---------- EXERCISE MATERIAL

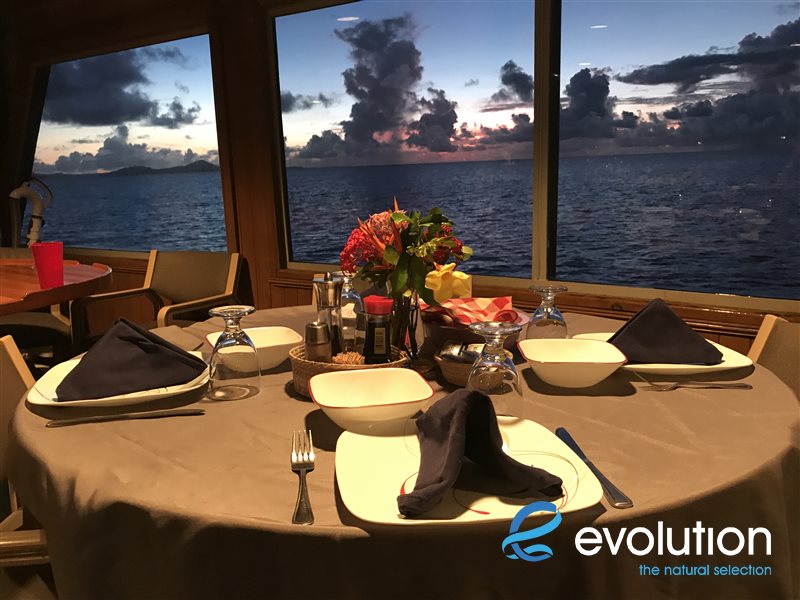
What are the coordinates of `fork` in the screenshot? It's located at (301, 466), (681, 379), (198, 343).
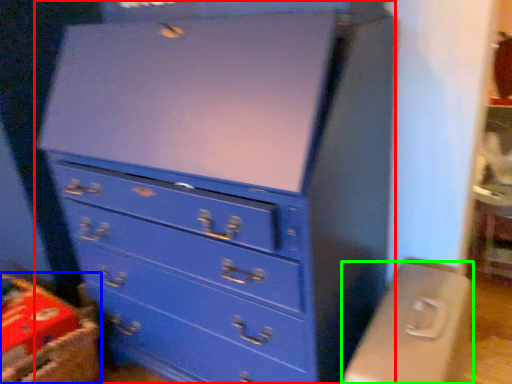
Question: Which is nearer to the chest of drawers (highlighted by a red box)? crate (highlighted by a blue box) or computer desk (highlighted by a green box).

Choices:
 (A) crate
 (B) computer desk

Answer: (B)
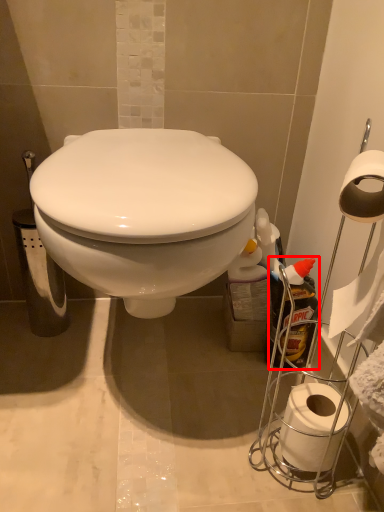
Question: From the image's perspective, where is cleaning product (annotated by the red box) located relative to toilet paper?

Choices:
 (A) above
 (B) below

Answer: (A)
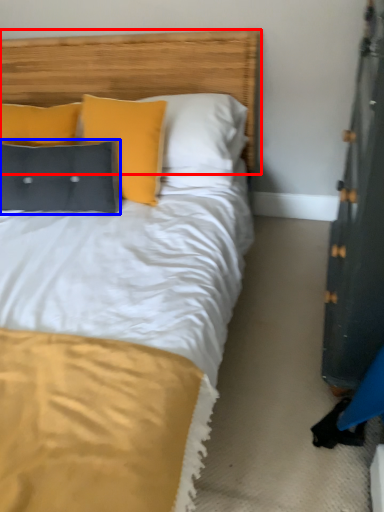
Question: Which point is further to the camera, headboard (highlighted by a red box) or pillow (highlighted by a blue box)?

Choices:
 (A) headboard
 (B) pillow

Answer: (B)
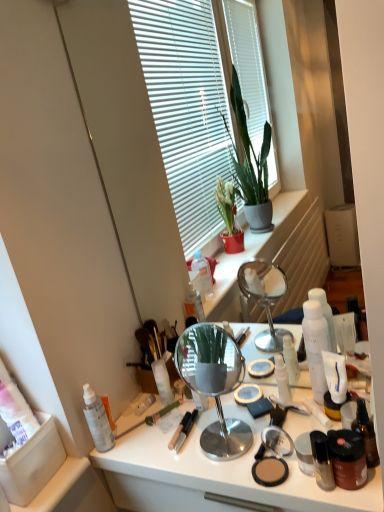
Locate an element on the screen. This screenshot has height=512, width=384. free space that is in between matte brown compact at lower center and green plastic paint brush at lower left is located at coordinates (188, 448).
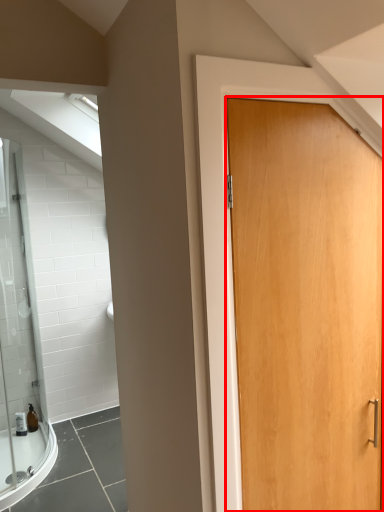
Question: From the image's perspective, where is door (annotated by the red box) located relative to toiletry?

Choices:
 (A) above
 (B) below

Answer: (A)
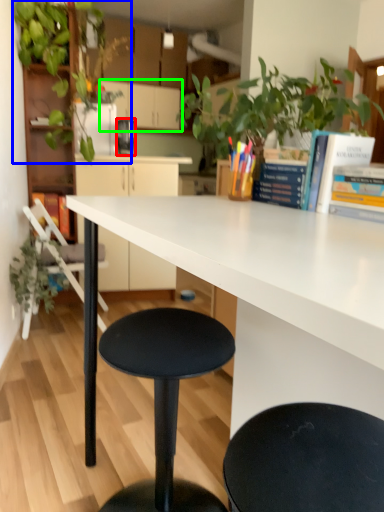
Question: Which object is the closest to the appliance (highlighted by a red box)? Choose among these: vegetation (highlighted by a blue box) or cabinetry (highlighted by a green box).

Choices:
 (A) vegetation
 (B) cabinetry

Answer: (A)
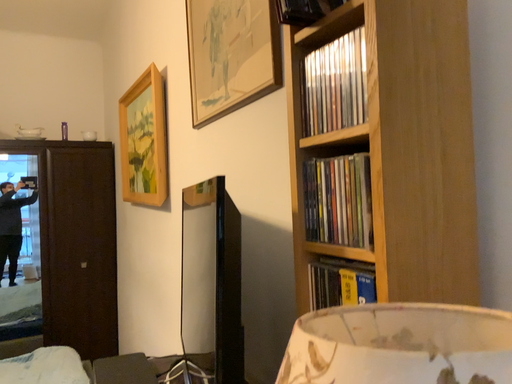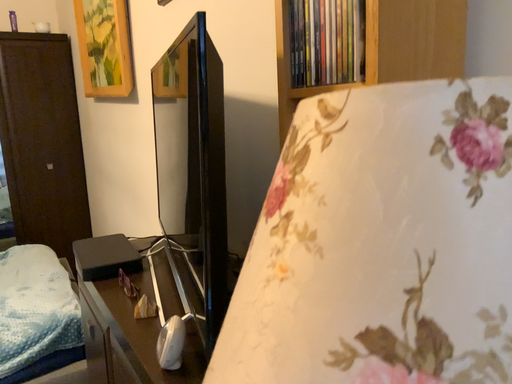
Question: Which way did the camera rotate in the video?

Choices:
 (A) rotated upward
 (B) rotated downward

Answer: (B)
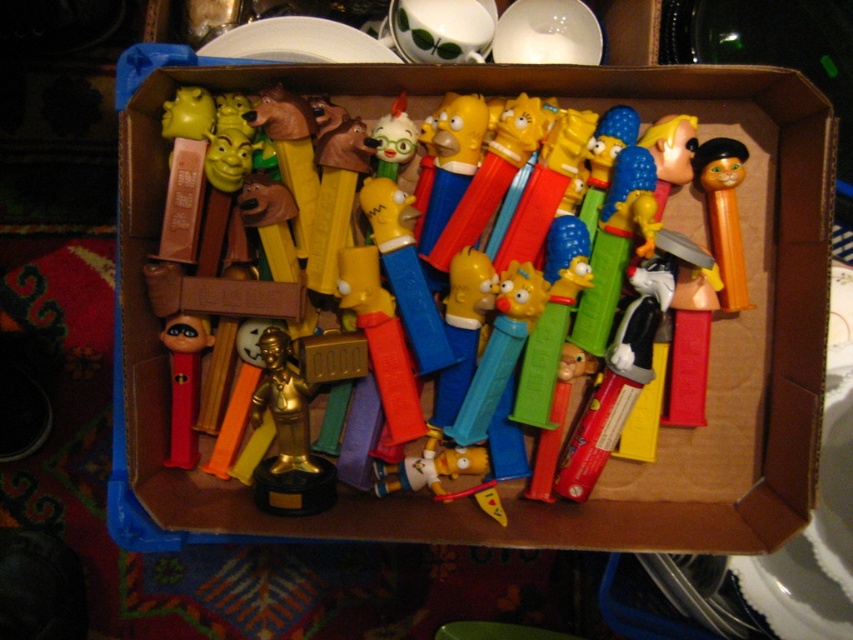
You are looking at the cardboard box filled with Pez dispensers. There are two points inside the box labeled as point (666, 104) and point (173, 456). Which point is closer to you?

Point (666, 104) is further to the camera than point (173, 456), so the point closer to you is point (173, 456).

You are looking at the box of Pez dispensers. There are two points marked in the image, one at coordinate point (726, 168) and another at point (167, 321). Which point is closer to you?

Point (726, 168) is closer to the camera than point (167, 321).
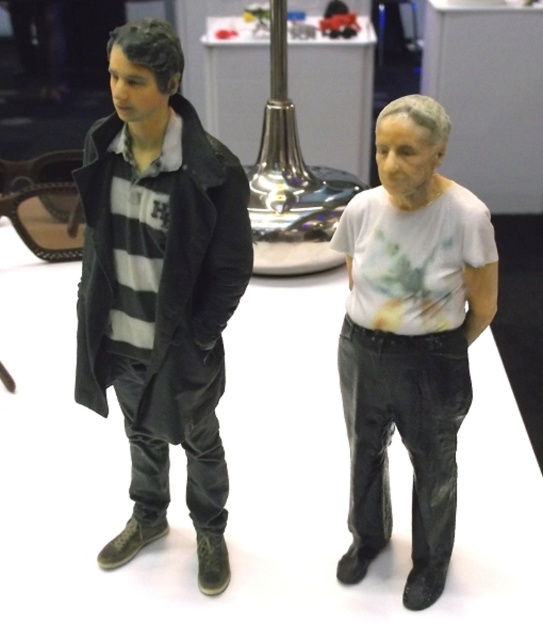
Does matte black coat at left have a lesser width compared to white matte t-shirt at center?

In fact, matte black coat at left might be wider than white matte t-shirt at center.

From the picture: Does matte black coat at left appear under white matte t-shirt at center?

Incorrect, matte black coat at left is not positioned below white matte t-shirt at center.

Locate an element on the screen. The image size is (543, 640). matte black coat at left is located at coordinates (160, 289).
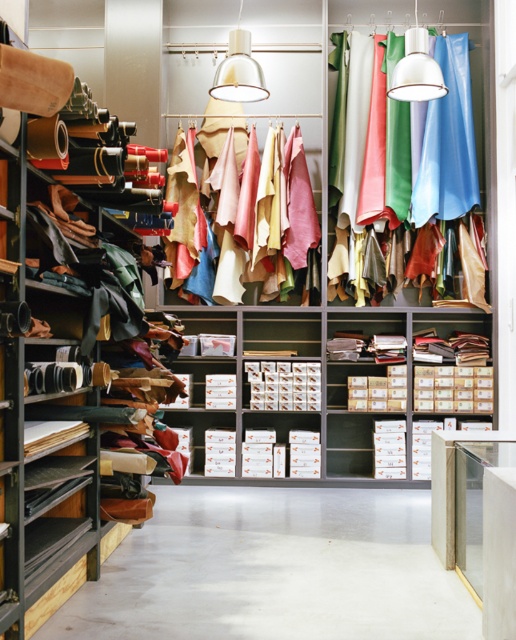
You are standing in the workshop and want to reach the point at coordinates point (261, 205). If your arm can extend 1.8 meters, can you reach that point?

The point (261, 205) is 5.78 meters from the viewer, which is farther than your arm can reach, so you cannot reach it.

What are the coordinates of the suede leather at center?

The suede leather at center is located at coordinates point (282, 211).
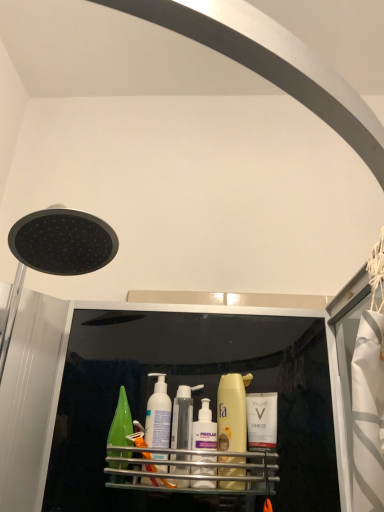
The image size is (384, 512). What do you see at coordinates (55, 252) in the screenshot? I see `black matte shower head at upper left` at bounding box center [55, 252].

At what (x,y) coordinates should I click in order to perform the action: click on matte yellow bottle at center, acting as the second cleaning product starting from the left. Please return your answer as a coordinate pair (x, y). The image size is (384, 512). Looking at the image, I should click on (232, 412).

In order to face white plastic pump bottle at center, marked as the 2th toiletry in a left-to-right arrangement, should I rotate leftwards or rightwards?

Rotate right and turn 1.392 degrees.

The image size is (384, 512). What do you see at coordinates (213, 470) in the screenshot?
I see `metallic silver shelf at center` at bounding box center [213, 470].

You are a GUI agent. You are given a task and a screenshot of the screen. Output one action in this format:
    pyautogui.click(x=<x>, y=<y>)
    Task: Click on the white matte pump bottle at center, the second cleaning product positioned from the right
    Image resolution: width=384 pixels, height=512 pixels.
    Given the screenshot: What is the action you would take?
    pyautogui.click(x=158, y=414)

The image size is (384, 512). Find the location of `translucent plastic bottles at center, the 3th toiletry in the right-to-left sequence`. translucent plastic bottles at center, the 3th toiletry in the right-to-left sequence is located at coordinates pyautogui.click(x=183, y=417).

Is metallic silver shelf at center shorter than white matte vichy bottle at center, the 1th toiletry in the right-to-left sequence?

Indeed, metallic silver shelf at center has a lesser height compared to white matte vichy bottle at center, the 1th toiletry in the right-to-left sequence.

Consider the image. Does metallic silver shelf at center turn towards white matte vichy bottle at center, marked as the 3th toiletry in a left-to-right arrangement?

No, metallic silver shelf at center does not turn towards white matte vichy bottle at center, marked as the 3th toiletry in a left-to-right arrangement.

Which is correct: metallic silver shelf at center is inside white matte vichy bottle at center, the 1th toiletry in the right-to-left sequence, or outside of it?

metallic silver shelf at center is located beyond the bounds of white matte vichy bottle at center, the 1th toiletry in the right-to-left sequence.

Considering the relative positions of translucent plastic bottles at center, placed as the first toiletry when sorted from left to right, and white plastic pump bottle at center, the second toiletry from the right, in the image provided, is translucent plastic bottles at center, placed as the first toiletry when sorted from left to right, to the left of white plastic pump bottle at center, the second toiletry from the right, from the viewer's perspective?

Yes, translucent plastic bottles at center, placed as the first toiletry when sorted from left to right, is to the left of white plastic pump bottle at center, the second toiletry from the right.

Is point (185, 459) behind point (197, 426)?

No, it is in front of (197, 426).

Which object is closer to the camera, translucent plastic bottles at center, the 3th toiletry in the right-to-left sequence, or white plastic pump bottle at center, marked as the 2th toiletry in a left-to-right arrangement?

Positioned in front is white plastic pump bottle at center, marked as the 2th toiletry in a left-to-right arrangement.

Considering the relative sizes of translucent plastic bottles at center, the 3th toiletry in the right-to-left sequence, and white plastic pump bottle at center, marked as the 2th toiletry in a left-to-right arrangement, in the image provided, is translucent plastic bottles at center, the 3th toiletry in the right-to-left sequence, taller than white plastic pump bottle at center, marked as the 2th toiletry in a left-to-right arrangement,?

Yes.

Is black matte shower head at upper left not close to translucent plastic bottles at center, the 3th toiletry in the right-to-left sequence?

No, there isn't a large distance between black matte shower head at upper left and translucent plastic bottles at center, the 3th toiletry in the right-to-left sequence.

Is point (64, 243) closer or farther from the camera than point (188, 407)?

Clearly, point (64, 243) is closer to the camera than point (188, 407).

Could you tell me if black matte shower head at upper left is turned towards translucent plastic bottles at center, placed as the first toiletry when sorted from left to right?

No, black matte shower head at upper left is not oriented towards translucent plastic bottles at center, placed as the first toiletry when sorted from left to right.

Is black matte shower head at upper left closer to camera compared to translucent plastic bottles at center, placed as the first toiletry when sorted from left to right?

Yes, black matte shower head at upper left is closer to the viewer.

How distant is metallic silver shelf at center from white matte pump bottle at center, the first cleaning product from the left?

metallic silver shelf at center and white matte pump bottle at center, the first cleaning product from the left, are 3.10 inches apart from each other.

Does metallic silver shelf at center have a smaller size compared to white matte pump bottle at center, the first cleaning product from the left?

Actually, metallic silver shelf at center might be larger than white matte pump bottle at center, the first cleaning product from the left.

Is metallic silver shelf at center inside the boundaries of white matte pump bottle at center, the first cleaning product from the left, or outside?

metallic silver shelf at center is not enclosed by white matte pump bottle at center, the first cleaning product from the left.

Considering the sizes of objects metallic silver shelf at center and white matte pump bottle at center, the first cleaning product from the left, in the image provided, who is shorter, metallic silver shelf at center or white matte pump bottle at center, the first cleaning product from the left,?

Standing shorter between the two is metallic silver shelf at center.

Which object is wider, matte yellow bottle at center, acting as the second cleaning product starting from the left, or white matte pump bottle at center, the second cleaning product positioned from the right?

matte yellow bottle at center, acting as the second cleaning product starting from the left.

From the image's perspective, is matte yellow bottle at center, acting as the second cleaning product starting from the left, beneath white matte pump bottle at center, the first cleaning product from the left?

Yes, from the image's perspective, matte yellow bottle at center, acting as the second cleaning product starting from the left, is below white matte pump bottle at center, the first cleaning product from the left.

Does matte yellow bottle at center, arranged as the first cleaning product when viewed from the right, have a greater height compared to white matte pump bottle at center, the second cleaning product positioned from the right?

Yes, matte yellow bottle at center, arranged as the first cleaning product when viewed from the right, is taller than white matte pump bottle at center, the second cleaning product positioned from the right.

The width and height of the screenshot is (384, 512). What are the coordinates of `toiletry behind the white matte pump bottle at center, the first cleaning product from the left` in the screenshot? It's located at (262, 420).

Which object is positioned more to the left, white matte vichy bottle at center, the 1th toiletry in the right-to-left sequence, or white matte pump bottle at center, the second cleaning product positioned from the right?

white matte pump bottle at center, the second cleaning product positioned from the right.

Considering the relative positions of white matte vichy bottle at center, marked as the 3th toiletry in a left-to-right arrangement, and white matte pump bottle at center, the first cleaning product from the left, in the image provided, is white matte vichy bottle at center, marked as the 3th toiletry in a left-to-right arrangement, behind white matte pump bottle at center, the first cleaning product from the left,?

Yes, the depth of white matte vichy bottle at center, marked as the 3th toiletry in a left-to-right arrangement, is greater than that of white matte pump bottle at center, the first cleaning product from the left.

Locate an element on the screen. This screenshot has height=512, width=384. cleaning product on the left of translucent plastic bottles at center, the 3th toiletry in the right-to-left sequence is located at coordinates (158, 414).

Are translucent plastic bottles at center, the 3th toiletry in the right-to-left sequence, and white matte pump bottle at center, the first cleaning product from the left, making contact?

Yes, the surface of translucent plastic bottles at center, the 3th toiletry in the right-to-left sequence, is in contact with white matte pump bottle at center, the first cleaning product from the left.

From a real-world perspective, is translucent plastic bottles at center, placed as the first toiletry when sorted from left to right, physically located above or below white matte pump bottle at center, the second cleaning product positioned from the right?

From a real-world perspective, translucent plastic bottles at center, placed as the first toiletry when sorted from left to right, is physically below white matte pump bottle at center, the second cleaning product positioned from the right.

From the image's perspective, which is below, translucent plastic bottles at center, placed as the first toiletry when sorted from left to right, or white matte pump bottle at center, the first cleaning product from the left?

translucent plastic bottles at center, placed as the first toiletry when sorted from left to right, appears lower in the image.

Image resolution: width=384 pixels, height=512 pixels. I want to click on the 2nd toiletry to the right of the metallic silver shelf at center, counting from the anchor's position, so click(x=262, y=420).

The height and width of the screenshot is (512, 384). I want to click on the 1st toiletry behind when counting from the white plastic pump bottle at center, marked as the 2th toiletry in a left-to-right arrangement, so pyautogui.click(x=183, y=417).

Consider the image. From the image, which object appears to be nearer to white matte vichy bottle at center, the 1th toiletry in the right-to-left sequence, black matte shower head at upper left or matte yellow bottle at center, acting as the second cleaning product starting from the left?

matte yellow bottle at center, acting as the second cleaning product starting from the left, is positioned closer to the anchor white matte vichy bottle at center, the 1th toiletry in the right-to-left sequence.

Looking at the image, which one is located closer to black matte shower head at upper left, white matte vichy bottle at center, marked as the 3th toiletry in a left-to-right arrangement, or matte yellow bottle at center, arranged as the first cleaning product when viewed from the right?

Based on the image, matte yellow bottle at center, arranged as the first cleaning product when viewed from the right, appears to be nearer to black matte shower head at upper left.

Which object lies further to the anchor point white plastic pump bottle at center, the second toiletry from the right, black matte shower head at upper left or translucent plastic bottles at center, placed as the first toiletry when sorted from left to right?

black matte shower head at upper left.

From the image, which object appears to be farther from white matte vichy bottle at center, the 1th toiletry in the right-to-left sequence, white matte pump bottle at center, the first cleaning product from the left, or white plastic pump bottle at center, the second toiletry from the right?

white matte pump bottle at center, the first cleaning product from the left, is positioned further to the anchor white matte vichy bottle at center, the 1th toiletry in the right-to-left sequence.

Estimate the real-world distances between objects in this image. Which object is further from black matte shower head at upper left, translucent plastic bottles at center, placed as the first toiletry when sorted from left to right, or white plastic pump bottle at center, the second toiletry from the right?

The object further to black matte shower head at upper left is white plastic pump bottle at center, the second toiletry from the right.

From the image, which object appears to be nearer to white matte vichy bottle at center, the 1th toiletry in the right-to-left sequence, matte yellow bottle at center, acting as the second cleaning product starting from the left, or translucent plastic bottles at center, placed as the first toiletry when sorted from left to right?

The object closer to white matte vichy bottle at center, the 1th toiletry in the right-to-left sequence, is matte yellow bottle at center, acting as the second cleaning product starting from the left.

Considering their positions, is white plastic pump bottle at center, marked as the 2th toiletry in a left-to-right arrangement, positioned further to white matte vichy bottle at center, the 1th toiletry in the right-to-left sequence, than white matte pump bottle at center, the second cleaning product positioned from the right?

white matte pump bottle at center, the second cleaning product positioned from the right, lies further to white matte vichy bottle at center, the 1th toiletry in the right-to-left sequence, than the other object.

Looking at the image, which one is located closer to white matte pump bottle at center, the second cleaning product positioned from the right, metallic silver shelf at center or matte yellow bottle at center, acting as the second cleaning product starting from the left?

metallic silver shelf at center is positioned closer to the anchor white matte pump bottle at center, the second cleaning product positioned from the right.

This screenshot has width=384, height=512. I want to click on toiletry between white matte pump bottle at center, the second cleaning product positioned from the right, and white plastic pump bottle at center, marked as the 2th toiletry in a left-to-right arrangement, from left to right, so click(183, 417).

I want to click on shelf situated between black matte shower head at upper left and white matte vichy bottle at center, the 1th toiletry in the right-to-left sequence, from left to right, so click(x=213, y=470).

The width and height of the screenshot is (384, 512). Identify the location of cleaning product located between translucent plastic bottles at center, the 3th toiletry in the right-to-left sequence, and white matte vichy bottle at center, the 1th toiletry in the right-to-left sequence, in the left-right direction. (232, 412).

Image resolution: width=384 pixels, height=512 pixels. Identify the location of shelf between translucent plastic bottles at center, the 3th toiletry in the right-to-left sequence, and matte yellow bottle at center, acting as the second cleaning product starting from the left. pos(213,470).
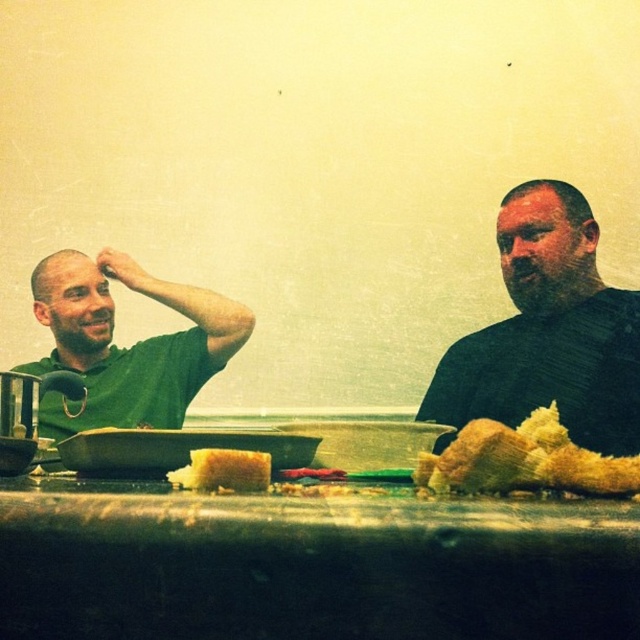
Question: Which is nearer to the golden crispy bread at right?

Choices:
 (A) green matte shirt at upper left
 (B) yellow crumbly bread at center
 (C) shiny metallic table at center
 (D) dark green sweater at right

Answer: (C)

Question: Considering the relative positions of dark green sweater at right and golden crispy bread at right in the image provided, where is dark green sweater at right located with respect to golden crispy bread at right?

Choices:
 (A) above
 (B) below

Answer: (A)

Question: Which point is farther to the camera?

Choices:
 (A) shiny metallic table at center
 (B) yellow crumbly bread at center
 (C) green matte shirt at upper left

Answer: (C)

Question: Can you confirm if green matte shirt at upper left is thinner than golden crispy bread at right?

Choices:
 (A) no
 (B) yes

Answer: (A)

Question: Is dark green sweater at right wider than green matte shirt at upper left?

Choices:
 (A) no
 (B) yes

Answer: (A)

Question: Which object is the closest to the yellow crumbly bread at center?

Choices:
 (A) shiny metallic table at center
 (B) golden crispy bread at right
 (C) green matte shirt at upper left
 (D) dark green sweater at right

Answer: (A)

--------------------

_WHAT IS NEEDED_.
From the records above, reproduce verbatim the lines from the one containing "Rotate right and turn 1.392 degrees." through the one containing "center [213, 470].", inclusive.

_WRITTEN RESPONSE_.
Rotate right and turn 1.392 degrees.

The image size is (384, 512). What do you see at coordinates (213, 470) in the screenshot?
I see `metallic silver shelf at center` at bounding box center [213, 470].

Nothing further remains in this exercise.